(Itemized modification records):
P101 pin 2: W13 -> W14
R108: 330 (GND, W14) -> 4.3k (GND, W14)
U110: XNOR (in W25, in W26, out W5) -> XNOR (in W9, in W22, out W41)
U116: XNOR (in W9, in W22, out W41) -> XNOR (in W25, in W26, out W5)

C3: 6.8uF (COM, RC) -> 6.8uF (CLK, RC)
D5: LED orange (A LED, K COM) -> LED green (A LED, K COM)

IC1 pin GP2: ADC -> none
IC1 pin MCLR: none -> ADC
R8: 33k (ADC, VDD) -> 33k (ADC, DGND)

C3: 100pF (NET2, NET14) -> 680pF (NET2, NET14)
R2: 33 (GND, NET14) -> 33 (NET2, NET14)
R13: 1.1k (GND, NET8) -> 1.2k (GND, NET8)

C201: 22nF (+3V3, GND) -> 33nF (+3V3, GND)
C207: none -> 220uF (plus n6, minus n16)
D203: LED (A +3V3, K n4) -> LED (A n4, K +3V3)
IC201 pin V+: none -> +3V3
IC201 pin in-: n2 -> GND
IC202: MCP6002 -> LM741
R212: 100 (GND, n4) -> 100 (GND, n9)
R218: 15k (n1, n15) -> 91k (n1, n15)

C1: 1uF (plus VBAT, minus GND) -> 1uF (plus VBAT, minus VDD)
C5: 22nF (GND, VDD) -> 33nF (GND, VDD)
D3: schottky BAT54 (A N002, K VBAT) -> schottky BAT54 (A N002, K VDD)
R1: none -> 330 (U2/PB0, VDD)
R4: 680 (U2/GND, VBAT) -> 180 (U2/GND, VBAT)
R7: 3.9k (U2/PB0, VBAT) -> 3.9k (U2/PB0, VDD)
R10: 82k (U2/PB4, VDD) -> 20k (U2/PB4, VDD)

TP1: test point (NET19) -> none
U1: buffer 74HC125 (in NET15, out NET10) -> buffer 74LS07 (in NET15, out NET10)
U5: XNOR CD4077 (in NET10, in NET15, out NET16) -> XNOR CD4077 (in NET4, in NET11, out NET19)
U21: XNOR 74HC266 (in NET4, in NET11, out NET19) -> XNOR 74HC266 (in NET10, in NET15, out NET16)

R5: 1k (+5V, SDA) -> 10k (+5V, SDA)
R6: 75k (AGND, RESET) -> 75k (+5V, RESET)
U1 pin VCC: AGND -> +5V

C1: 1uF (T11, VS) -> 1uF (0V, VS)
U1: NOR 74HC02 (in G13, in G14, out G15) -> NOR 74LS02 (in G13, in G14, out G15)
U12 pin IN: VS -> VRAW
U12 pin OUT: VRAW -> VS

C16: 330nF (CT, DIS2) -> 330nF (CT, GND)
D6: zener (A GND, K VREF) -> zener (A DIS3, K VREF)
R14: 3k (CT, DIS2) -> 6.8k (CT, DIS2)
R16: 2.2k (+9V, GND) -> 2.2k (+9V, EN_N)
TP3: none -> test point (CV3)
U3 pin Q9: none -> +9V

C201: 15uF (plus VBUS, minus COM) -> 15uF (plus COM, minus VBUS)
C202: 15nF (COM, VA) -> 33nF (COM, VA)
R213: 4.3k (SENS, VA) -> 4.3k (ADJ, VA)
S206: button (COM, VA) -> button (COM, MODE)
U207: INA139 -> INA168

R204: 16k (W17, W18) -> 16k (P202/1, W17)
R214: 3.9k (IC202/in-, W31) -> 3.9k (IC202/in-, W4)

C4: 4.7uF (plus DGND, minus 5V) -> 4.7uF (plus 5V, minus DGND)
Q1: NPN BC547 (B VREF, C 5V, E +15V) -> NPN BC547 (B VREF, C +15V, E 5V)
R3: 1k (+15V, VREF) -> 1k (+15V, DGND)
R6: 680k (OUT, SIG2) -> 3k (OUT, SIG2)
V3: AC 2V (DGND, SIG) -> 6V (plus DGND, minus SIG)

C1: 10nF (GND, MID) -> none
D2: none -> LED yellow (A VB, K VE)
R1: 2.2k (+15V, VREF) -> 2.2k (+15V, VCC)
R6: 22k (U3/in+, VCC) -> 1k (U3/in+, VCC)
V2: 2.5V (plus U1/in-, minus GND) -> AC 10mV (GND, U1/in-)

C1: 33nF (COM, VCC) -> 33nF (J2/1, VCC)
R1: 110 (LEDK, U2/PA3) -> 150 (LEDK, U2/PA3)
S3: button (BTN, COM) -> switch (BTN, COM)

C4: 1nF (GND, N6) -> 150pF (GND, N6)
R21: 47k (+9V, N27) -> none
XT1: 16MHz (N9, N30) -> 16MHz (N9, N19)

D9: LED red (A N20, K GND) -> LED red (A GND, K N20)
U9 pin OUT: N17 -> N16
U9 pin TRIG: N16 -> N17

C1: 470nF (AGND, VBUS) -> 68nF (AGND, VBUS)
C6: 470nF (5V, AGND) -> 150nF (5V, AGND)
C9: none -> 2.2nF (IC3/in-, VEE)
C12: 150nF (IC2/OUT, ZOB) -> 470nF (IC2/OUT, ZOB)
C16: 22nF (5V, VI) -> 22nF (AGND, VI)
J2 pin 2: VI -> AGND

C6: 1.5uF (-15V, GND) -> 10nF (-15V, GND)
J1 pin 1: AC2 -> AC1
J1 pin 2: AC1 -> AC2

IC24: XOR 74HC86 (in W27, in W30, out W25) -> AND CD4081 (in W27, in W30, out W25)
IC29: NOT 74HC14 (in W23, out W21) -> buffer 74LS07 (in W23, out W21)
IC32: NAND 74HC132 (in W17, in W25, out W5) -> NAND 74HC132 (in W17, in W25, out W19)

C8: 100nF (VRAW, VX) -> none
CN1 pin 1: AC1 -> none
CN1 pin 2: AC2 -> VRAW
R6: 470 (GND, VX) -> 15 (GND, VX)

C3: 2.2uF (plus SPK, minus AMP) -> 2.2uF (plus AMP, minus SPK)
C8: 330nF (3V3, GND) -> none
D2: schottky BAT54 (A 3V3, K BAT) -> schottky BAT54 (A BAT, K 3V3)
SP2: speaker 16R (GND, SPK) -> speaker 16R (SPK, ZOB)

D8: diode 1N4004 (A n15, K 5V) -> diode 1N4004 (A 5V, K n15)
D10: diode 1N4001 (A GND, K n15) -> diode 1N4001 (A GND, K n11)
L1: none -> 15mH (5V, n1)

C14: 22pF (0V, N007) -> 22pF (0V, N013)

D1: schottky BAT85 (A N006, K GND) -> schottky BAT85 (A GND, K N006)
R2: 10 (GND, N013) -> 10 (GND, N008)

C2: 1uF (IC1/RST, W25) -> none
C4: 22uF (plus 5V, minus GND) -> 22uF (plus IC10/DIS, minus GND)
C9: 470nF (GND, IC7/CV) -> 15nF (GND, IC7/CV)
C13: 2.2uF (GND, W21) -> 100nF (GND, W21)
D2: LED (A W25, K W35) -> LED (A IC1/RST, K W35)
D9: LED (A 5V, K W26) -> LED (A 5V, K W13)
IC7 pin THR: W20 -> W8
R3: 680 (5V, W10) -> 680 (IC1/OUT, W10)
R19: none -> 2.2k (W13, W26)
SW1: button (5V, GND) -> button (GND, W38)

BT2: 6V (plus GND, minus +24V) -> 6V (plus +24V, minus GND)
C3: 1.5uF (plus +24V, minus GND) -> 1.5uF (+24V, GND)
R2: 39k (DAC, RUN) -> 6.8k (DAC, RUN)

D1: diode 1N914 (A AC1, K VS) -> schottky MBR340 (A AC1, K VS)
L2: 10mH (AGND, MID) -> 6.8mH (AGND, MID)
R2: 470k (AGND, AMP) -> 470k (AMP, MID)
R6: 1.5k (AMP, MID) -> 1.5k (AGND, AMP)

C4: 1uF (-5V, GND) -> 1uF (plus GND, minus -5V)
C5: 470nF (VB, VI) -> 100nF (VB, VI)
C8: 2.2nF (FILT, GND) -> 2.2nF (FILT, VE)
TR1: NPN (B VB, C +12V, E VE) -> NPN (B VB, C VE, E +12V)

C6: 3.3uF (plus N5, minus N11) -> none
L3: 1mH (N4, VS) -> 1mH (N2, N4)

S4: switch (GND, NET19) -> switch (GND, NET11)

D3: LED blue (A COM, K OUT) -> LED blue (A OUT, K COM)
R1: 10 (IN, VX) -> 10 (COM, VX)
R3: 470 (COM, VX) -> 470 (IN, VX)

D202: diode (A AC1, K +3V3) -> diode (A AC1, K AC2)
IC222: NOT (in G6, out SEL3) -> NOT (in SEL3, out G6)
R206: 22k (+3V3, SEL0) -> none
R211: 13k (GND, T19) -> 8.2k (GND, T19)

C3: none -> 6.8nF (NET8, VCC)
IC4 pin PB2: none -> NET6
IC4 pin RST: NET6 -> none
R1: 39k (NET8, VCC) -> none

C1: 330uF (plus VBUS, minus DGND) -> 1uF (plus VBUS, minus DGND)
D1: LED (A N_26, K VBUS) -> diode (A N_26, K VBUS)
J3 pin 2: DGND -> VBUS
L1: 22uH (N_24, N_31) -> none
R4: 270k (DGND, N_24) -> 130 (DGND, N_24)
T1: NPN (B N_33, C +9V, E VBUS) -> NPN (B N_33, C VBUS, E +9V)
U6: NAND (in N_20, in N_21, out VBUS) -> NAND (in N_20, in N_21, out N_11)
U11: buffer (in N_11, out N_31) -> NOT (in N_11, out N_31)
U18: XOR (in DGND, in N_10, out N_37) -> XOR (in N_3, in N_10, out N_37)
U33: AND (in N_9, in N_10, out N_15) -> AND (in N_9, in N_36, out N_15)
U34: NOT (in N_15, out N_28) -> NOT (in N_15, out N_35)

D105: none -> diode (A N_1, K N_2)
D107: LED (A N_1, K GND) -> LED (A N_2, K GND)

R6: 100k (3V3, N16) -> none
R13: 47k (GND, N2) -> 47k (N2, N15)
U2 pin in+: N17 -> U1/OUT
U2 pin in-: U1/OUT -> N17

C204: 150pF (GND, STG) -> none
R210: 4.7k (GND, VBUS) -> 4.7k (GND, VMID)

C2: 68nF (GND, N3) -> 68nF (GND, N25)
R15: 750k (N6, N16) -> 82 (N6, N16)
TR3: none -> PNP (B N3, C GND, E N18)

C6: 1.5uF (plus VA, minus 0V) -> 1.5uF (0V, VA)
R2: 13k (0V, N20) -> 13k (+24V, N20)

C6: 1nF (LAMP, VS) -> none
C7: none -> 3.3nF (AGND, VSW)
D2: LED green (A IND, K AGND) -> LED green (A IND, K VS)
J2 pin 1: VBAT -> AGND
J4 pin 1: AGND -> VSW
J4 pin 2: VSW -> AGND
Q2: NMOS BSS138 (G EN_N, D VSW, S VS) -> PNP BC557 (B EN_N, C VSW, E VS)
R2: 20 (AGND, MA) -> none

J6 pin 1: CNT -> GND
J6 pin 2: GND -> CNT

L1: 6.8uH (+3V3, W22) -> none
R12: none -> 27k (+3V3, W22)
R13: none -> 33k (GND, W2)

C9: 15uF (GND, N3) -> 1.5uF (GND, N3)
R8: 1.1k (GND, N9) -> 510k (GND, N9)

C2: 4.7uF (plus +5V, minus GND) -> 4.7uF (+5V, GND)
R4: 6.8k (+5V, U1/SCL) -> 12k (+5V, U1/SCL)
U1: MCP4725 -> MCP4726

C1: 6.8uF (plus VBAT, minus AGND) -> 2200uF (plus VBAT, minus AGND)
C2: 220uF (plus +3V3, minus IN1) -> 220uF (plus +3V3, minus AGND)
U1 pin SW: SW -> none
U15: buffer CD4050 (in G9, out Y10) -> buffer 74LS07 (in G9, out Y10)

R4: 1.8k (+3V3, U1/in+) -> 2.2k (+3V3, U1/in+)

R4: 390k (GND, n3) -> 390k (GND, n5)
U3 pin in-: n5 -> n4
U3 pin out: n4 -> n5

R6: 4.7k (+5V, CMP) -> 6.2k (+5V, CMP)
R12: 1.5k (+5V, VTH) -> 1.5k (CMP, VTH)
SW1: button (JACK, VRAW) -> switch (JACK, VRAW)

(Assignment): Above are the records; from them, give again exactly the lines from the one containing "R211: 13k (GND, T19) -> 8.2k (GND, T19)" to the one containing "C2: 68nF (GND, N3) -> 68nF (GND, N25)", both lines included, and nothing more.

(Task answer):
R211: 13k (GND, T19) -> 8.2k (GND, T19)

C3: none -> 6.8nF (NET8, VCC)
IC4 pin PB2: none -> NET6
IC4 pin RST: NET6 -> none
R1: 39k (NET8, VCC) -> none

C1: 330uF (plus VBUS, minus DGND) -> 1uF (plus VBUS, minus DGND)
D1: LED (A N_26, K VBUS) -> diode (A N_26, K VBUS)
J3 pin 2: DGND -> VBUS
L1: 22uH (N_24, N_31) -> none
R4: 270k (DGND, N_24) -> 130 (DGND, N_24)
T1: NPN (B N_33, C +9V, E VBUS) -> NPN (B N_33, C VBUS, E +9V)
U6: NAND (in N_20, in N_21, out VBUS) -> NAND (in N_20, in N_21, out N_11)
U11: buffer (in N_11, out N_31) -> NOT (in N_11, out N_31)
U18: XOR (in DGND, in N_10, out N_37) -> XOR (in N_3, in N_10, out N_37)
U33: AND (in N_9, in N_10, out N_15) -> AND (in N_9, in N_36, out N_15)
U34: NOT (in N_15, out N_28) -> NOT (in N_15, out N_35)

D105: none -> diode (A N_1, K N_2)
D107: LED (A N_1, K GND) -> LED (A N_2, K GND)

R6: 100k (3V3, N16) -> none
R13: 47k (GND, N2) -> 47k (N2, N15)
U2 pin in+: N17 -> U1/OUT
U2 pin in-: U1/OUT -> N17

C204: 150pF (GND, STG) -> none
R210: 4.7k (GND, VBUS) -> 4.7k (GND, VMID)

C2: 68nF (GND, N3) -> 68nF (GND, N25)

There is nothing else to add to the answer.